= Beginning of Section =
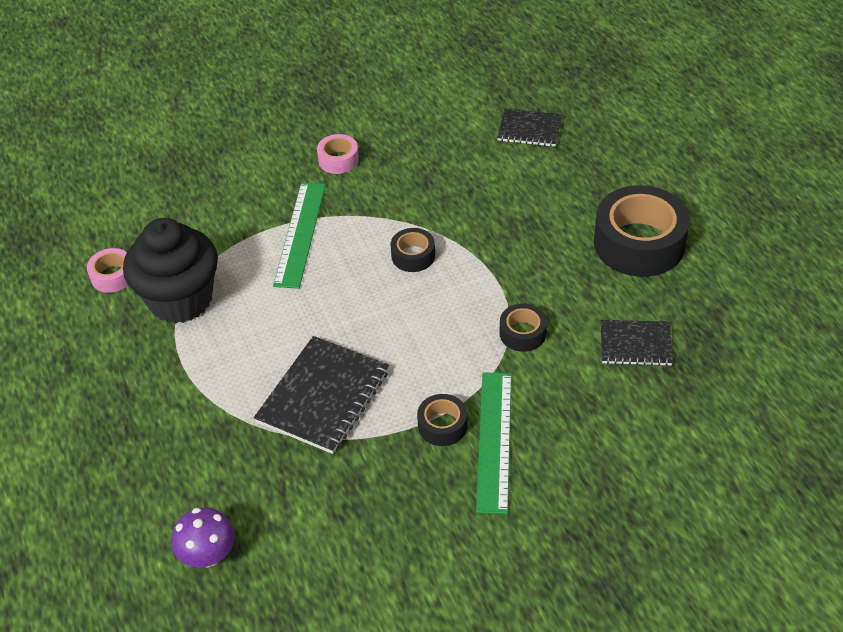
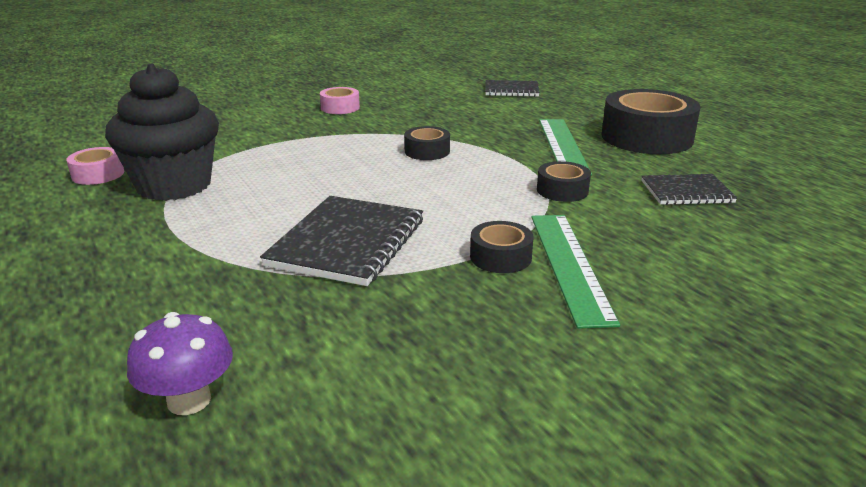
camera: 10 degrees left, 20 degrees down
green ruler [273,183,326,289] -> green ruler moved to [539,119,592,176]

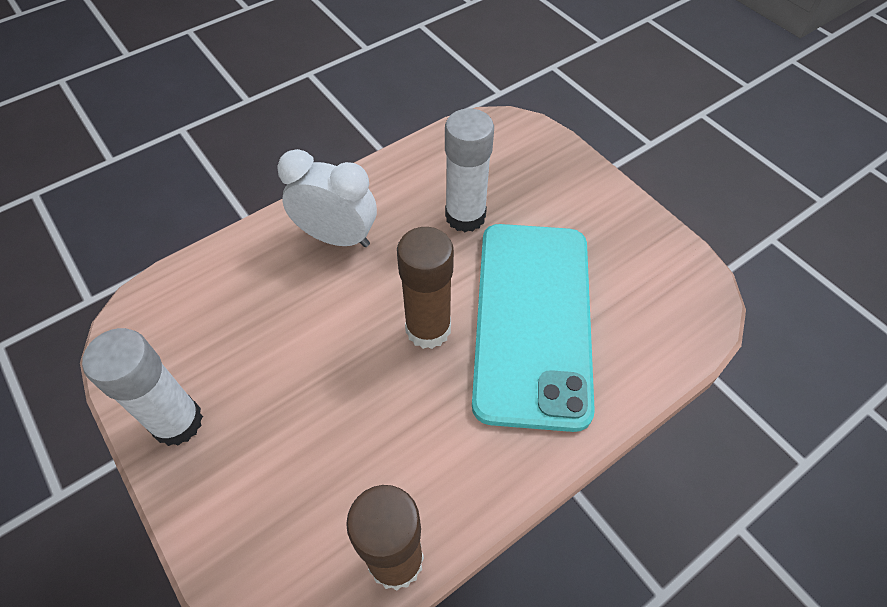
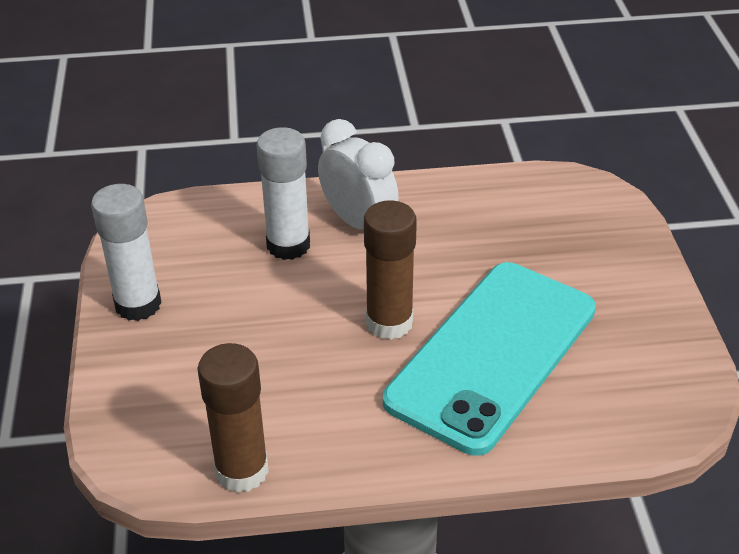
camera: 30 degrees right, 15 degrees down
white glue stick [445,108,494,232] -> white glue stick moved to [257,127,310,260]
= End of Section =
Work instruction: Find the word "moved" in the listing above. Copy each line where it appears.

Task solution:
green ruler [273,183,326,289] -> green ruler moved to [539,119,592,176]
white glue stick [445,108,494,232] -> white glue stick moved to [257,127,310,260]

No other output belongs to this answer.